-------- Records to use --------

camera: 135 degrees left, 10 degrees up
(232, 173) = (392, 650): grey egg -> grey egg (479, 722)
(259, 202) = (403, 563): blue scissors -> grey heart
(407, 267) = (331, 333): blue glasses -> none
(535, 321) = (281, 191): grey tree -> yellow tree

--------
-------- Records to use --------

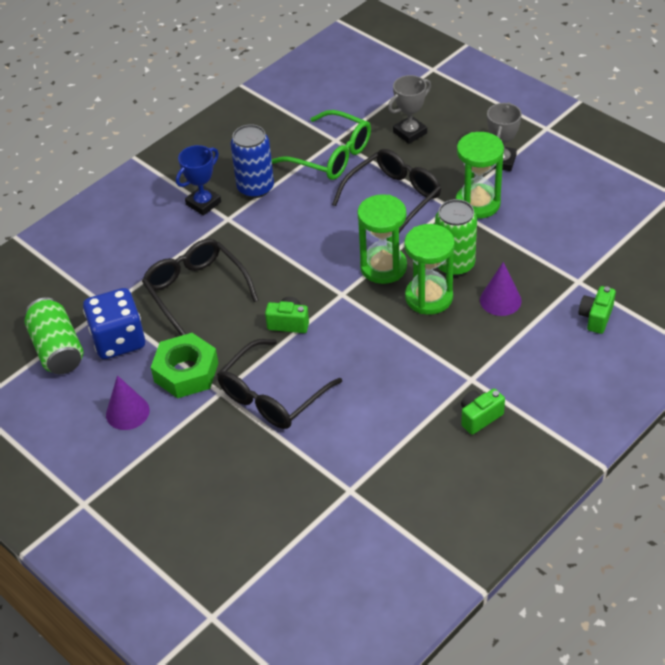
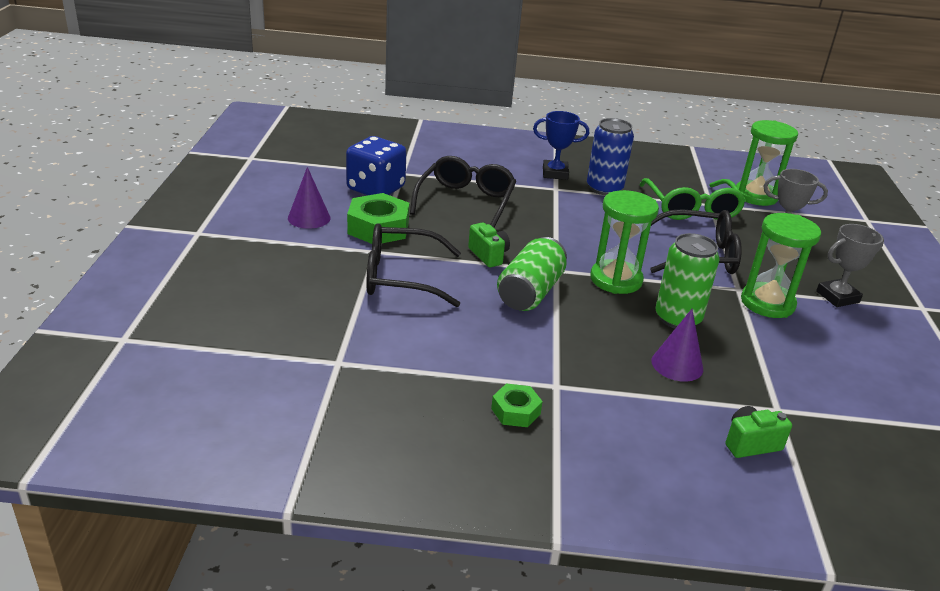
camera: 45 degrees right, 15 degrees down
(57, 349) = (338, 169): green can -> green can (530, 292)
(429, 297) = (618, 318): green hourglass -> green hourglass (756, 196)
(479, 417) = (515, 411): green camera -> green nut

--------

Tell me how many lines of the data hold the word "blue", giving only the number.

2